Nothing but the pictures may be dropped; the rest of the listing is to be written out exactly.

□ □ □

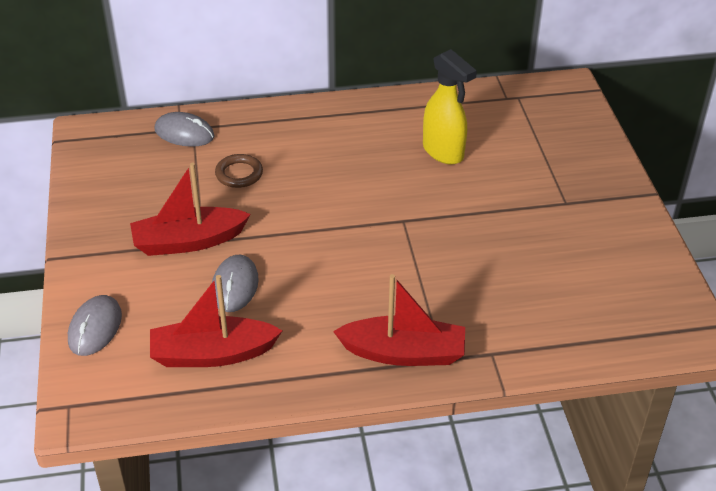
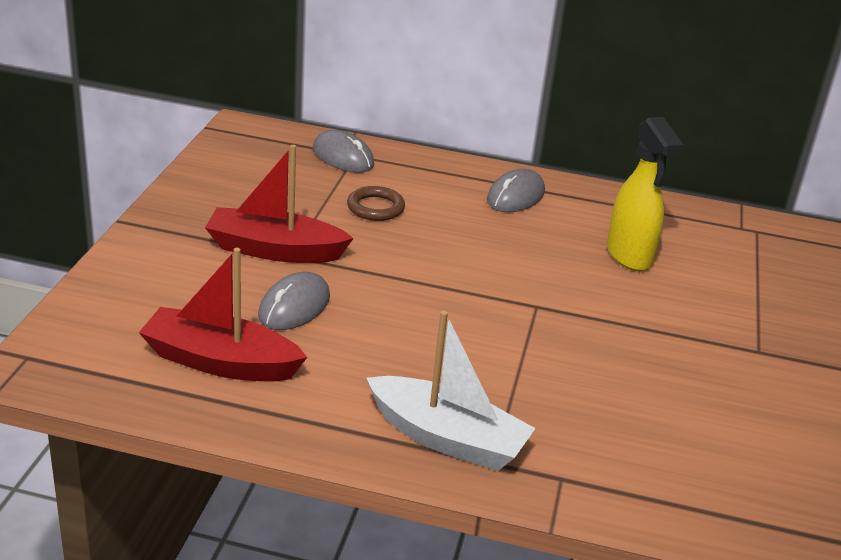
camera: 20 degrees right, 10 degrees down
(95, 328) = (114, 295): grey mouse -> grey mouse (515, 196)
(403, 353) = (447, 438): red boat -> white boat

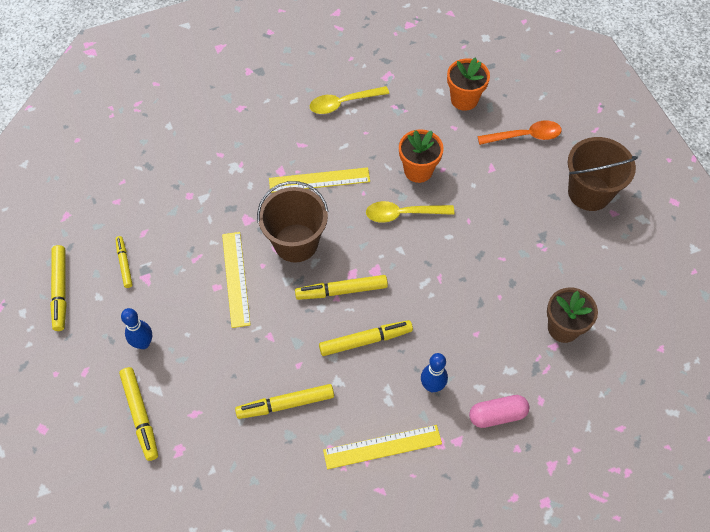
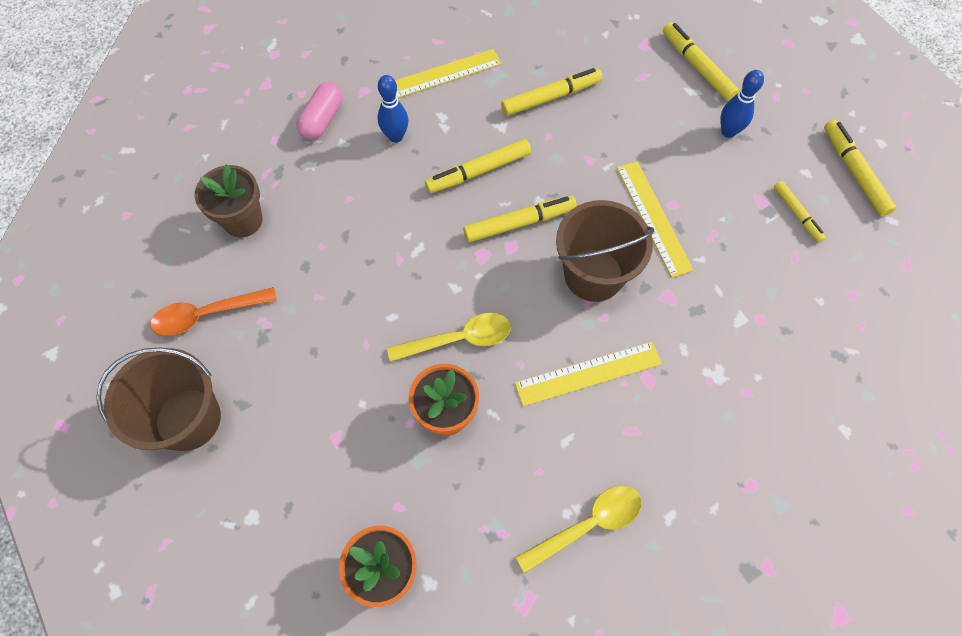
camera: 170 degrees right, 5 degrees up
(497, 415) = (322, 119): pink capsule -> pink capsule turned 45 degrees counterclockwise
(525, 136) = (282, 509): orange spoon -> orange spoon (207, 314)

□ □ □

#### TASK RESULT:
camera: 20 degrees right, 10 degrees down
(95, 328) = (114, 295): grey mouse -> grey mouse (515, 196)
(403, 353) = (447, 438): red boat -> white boat

camera: 170 degrees right, 5 degrees up
(497, 415) = (322, 119): pink capsule -> pink capsule turned 45 degrees counterclockwise
(525, 136) = (282, 509): orange spoon -> orange spoon (207, 314)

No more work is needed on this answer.